▶ _EXERCISE AIM_
From the line containing "TEMP3 pin OUT: B4 -> A3" down to the line containing "STEPPER pin IN4: D2 -> D10" in the records below, reproduce every line exactly, ends included, and omit all others.

▶ _Difference listings_
|---|
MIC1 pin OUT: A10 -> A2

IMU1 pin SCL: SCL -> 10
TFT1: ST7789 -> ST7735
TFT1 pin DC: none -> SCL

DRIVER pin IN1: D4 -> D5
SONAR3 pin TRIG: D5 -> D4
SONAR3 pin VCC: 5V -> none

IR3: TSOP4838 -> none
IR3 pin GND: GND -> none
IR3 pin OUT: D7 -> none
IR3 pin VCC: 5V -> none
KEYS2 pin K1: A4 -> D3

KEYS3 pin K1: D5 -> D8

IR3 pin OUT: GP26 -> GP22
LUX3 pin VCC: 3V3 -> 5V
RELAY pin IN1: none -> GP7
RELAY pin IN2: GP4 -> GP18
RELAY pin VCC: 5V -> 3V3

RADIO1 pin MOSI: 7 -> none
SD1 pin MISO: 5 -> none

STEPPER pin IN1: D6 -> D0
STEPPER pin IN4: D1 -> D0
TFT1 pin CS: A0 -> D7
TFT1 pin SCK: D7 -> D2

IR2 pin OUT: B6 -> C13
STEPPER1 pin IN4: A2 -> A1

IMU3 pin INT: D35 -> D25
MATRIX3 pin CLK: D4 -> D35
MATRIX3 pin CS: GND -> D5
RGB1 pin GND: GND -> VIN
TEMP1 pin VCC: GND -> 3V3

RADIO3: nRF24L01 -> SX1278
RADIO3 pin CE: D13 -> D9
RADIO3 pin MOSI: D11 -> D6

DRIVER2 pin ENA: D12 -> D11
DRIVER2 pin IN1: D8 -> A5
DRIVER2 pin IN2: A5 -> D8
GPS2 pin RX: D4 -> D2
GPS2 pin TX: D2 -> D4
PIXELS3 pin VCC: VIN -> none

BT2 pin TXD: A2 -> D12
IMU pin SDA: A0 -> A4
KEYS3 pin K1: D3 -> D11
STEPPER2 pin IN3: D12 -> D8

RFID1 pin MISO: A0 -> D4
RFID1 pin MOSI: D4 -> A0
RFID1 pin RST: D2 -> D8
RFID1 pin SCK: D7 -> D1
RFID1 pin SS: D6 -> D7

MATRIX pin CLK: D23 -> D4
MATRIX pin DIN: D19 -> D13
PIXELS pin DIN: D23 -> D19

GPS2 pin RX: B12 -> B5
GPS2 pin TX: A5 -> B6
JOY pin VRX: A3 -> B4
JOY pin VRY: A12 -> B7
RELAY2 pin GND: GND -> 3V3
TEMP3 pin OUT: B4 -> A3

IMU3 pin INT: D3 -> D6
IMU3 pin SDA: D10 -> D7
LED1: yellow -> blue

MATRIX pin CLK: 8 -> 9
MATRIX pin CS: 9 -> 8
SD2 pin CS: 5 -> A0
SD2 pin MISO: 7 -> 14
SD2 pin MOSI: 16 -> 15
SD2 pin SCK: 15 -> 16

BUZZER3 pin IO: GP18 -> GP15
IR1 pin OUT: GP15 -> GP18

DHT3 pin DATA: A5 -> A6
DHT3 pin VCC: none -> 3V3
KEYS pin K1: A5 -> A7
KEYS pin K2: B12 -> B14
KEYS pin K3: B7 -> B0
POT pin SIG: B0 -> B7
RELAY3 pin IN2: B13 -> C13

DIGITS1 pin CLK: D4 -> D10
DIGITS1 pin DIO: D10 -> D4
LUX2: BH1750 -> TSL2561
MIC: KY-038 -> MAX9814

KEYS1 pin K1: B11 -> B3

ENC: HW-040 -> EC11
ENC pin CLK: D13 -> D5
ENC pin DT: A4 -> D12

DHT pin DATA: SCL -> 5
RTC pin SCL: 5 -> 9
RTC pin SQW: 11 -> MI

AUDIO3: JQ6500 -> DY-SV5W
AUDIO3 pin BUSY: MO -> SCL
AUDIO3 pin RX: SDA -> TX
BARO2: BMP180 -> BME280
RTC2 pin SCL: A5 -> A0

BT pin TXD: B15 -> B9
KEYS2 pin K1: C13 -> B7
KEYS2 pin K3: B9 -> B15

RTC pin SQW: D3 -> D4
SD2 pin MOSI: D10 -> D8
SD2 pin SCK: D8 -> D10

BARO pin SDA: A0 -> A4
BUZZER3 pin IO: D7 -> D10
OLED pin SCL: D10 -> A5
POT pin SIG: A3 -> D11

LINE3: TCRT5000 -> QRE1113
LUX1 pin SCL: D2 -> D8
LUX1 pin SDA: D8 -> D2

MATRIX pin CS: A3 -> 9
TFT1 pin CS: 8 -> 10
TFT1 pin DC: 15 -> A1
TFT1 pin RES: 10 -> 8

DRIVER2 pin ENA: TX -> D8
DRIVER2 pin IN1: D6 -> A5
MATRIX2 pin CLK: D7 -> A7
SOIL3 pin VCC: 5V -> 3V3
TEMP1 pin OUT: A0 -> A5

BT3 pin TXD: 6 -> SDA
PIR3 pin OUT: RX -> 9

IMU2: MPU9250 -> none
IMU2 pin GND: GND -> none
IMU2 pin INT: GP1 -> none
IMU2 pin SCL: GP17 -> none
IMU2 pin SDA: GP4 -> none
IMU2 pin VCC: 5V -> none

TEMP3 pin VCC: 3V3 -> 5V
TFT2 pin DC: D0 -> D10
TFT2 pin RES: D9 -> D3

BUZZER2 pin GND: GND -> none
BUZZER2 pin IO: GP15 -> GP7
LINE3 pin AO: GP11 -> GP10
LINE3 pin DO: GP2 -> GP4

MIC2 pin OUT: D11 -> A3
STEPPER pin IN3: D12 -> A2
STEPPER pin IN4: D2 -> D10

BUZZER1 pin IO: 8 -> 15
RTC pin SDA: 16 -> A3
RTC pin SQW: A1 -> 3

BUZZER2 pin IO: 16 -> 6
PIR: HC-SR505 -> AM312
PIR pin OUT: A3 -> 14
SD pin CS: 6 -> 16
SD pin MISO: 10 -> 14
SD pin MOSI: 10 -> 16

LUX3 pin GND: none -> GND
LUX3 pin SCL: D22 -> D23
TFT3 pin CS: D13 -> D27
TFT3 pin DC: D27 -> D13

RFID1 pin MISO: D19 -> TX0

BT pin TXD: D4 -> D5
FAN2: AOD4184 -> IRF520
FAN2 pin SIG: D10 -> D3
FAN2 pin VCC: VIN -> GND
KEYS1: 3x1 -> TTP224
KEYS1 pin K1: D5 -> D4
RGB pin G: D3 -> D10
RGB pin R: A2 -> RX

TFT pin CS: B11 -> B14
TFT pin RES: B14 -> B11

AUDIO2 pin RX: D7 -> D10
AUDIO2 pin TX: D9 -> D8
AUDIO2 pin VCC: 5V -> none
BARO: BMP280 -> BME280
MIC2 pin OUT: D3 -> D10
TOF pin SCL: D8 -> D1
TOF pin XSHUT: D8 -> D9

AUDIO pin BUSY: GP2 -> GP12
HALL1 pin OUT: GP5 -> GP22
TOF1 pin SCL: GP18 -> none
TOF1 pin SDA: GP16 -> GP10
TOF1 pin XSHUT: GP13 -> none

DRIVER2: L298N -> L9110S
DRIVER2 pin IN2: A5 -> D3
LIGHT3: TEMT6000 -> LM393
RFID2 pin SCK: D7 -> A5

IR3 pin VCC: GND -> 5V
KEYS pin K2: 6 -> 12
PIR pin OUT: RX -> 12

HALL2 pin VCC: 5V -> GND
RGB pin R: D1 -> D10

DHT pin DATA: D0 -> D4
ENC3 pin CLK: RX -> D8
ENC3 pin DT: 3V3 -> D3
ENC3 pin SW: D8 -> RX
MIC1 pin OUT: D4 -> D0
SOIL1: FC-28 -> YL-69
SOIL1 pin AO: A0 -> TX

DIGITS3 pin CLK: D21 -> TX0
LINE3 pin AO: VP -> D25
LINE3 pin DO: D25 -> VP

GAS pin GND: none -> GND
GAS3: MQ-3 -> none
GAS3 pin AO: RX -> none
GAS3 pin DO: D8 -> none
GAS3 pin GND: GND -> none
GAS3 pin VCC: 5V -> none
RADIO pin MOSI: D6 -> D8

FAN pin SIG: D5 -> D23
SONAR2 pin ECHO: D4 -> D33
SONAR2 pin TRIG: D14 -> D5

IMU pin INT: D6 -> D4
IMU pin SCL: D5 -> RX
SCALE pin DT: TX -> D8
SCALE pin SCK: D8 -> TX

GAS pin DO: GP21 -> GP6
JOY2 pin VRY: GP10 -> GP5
|---|
▶ _ANSWER SECTION_
TEMP3 pin OUT: B4 -> A3

IMU3 pin INT: D3 -> D6
IMU3 pin SDA: D10 -> D7
LED1: yellow -> blue

MATRIX pin CLK: 8 -> 9
MATRIX pin CS: 9 -> 8
SD2 pin CS: 5 -> A0
SD2 pin MISO: 7 -> 14
SD2 pin MOSI: 16 -> 15
SD2 pin SCK: 15 -> 16

BUZZER3 pin IO: GP18 -> GP15
IR1 pin OUT: GP15 -> GP18

DHT3 pin DATA: A5 -> A6
DHT3 pin VCC: none -> 3V3
KEYS pin K1: A5 -> A7
KEYS pin K2: B12 -> B14
KEYS pin K3: B7 -> B0
POT pin SIG: B0 -> B7
RELAY3 pin IN2: B13 -> C13

DIGITS1 pin CLK: D4 -> D10
DIGITS1 pin DIO: D10 -> D4
LUX2: BH1750 -> TSL2561
MIC: KY-038 -> MAX9814

KEYS1 pin K1: B11 -> B3

ENC: HW-040 -> EC11
ENC pin CLK: D13 -> D5
ENC pin DT: A4 -> D12

DHT pin DATA: SCL -> 5
RTC pin SCL: 5 -> 9
RTC pin SQW: 11 -> MI

AUDIO3: JQ6500 -> DY-SV5W
AUDIO3 pin BUSY: MO -> SCL
AUDIO3 pin RX: SDA -> TX
BARO2: BMP180 -> BME280
RTC2 pin SCL: A5 -> A0

BT pin TXD: B15 -> B9
KEYS2 pin K1: C13 -> B7
KEYS2 pin K3: B9 -> B15

RTC pin SQW: D3 -> D4
SD2 pin MOSI: D10 -> D8
SD2 pin SCK: D8 -> D10

BARO pin SDA: A0 -> A4
BUZZER3 pin IO: D7 -> D10
OLED pin SCL: D10 -> A5
POT pin SIG: A3 -> D11

LINE3: TCRT5000 -> QRE1113
LUX1 pin SCL: D2 -> D8
LUX1 pin SDA: D8 -> D2

MATRIX pin CS: A3 -> 9
TFT1 pin CS: 8 -> 10
TFT1 pin DC: 15 -> A1
TFT1 pin RES: 10 -> 8

DRIVER2 pin ENA: TX -> D8
DRIVER2 pin IN1: D6 -> A5
MATRIX2 pin CLK: D7 -> A7
SOIL3 pin VCC: 5V -> 3V3
TEMP1 pin OUT: A0 -> A5

BT3 pin TXD: 6 -> SDA
PIR3 pin OUT: RX -> 9

IMU2: MPU9250 -> none
IMU2 pin GND: GND -> none
IMU2 pin INT: GP1 -> none
IMU2 pin SCL: GP17 -> none
IMU2 pin SDA: GP4 -> none
IMU2 pin VCC: 5V -> none

TEMP3 pin VCC: 3V3 -> 5V
TFT2 pin DC: D0 -> D10
TFT2 pin RES: D9 -> D3

BUZZER2 pin GND: GND -> none
BUZZER2 pin IO: GP15 -> GP7
LINE3 pin AO: GP11 -> GP10
LINE3 pin DO: GP2 -> GP4

MIC2 pin OUT: D11 -> A3
STEPPER pin IN3: D12 -> A2
STEPPER pin IN4: D2 -> D10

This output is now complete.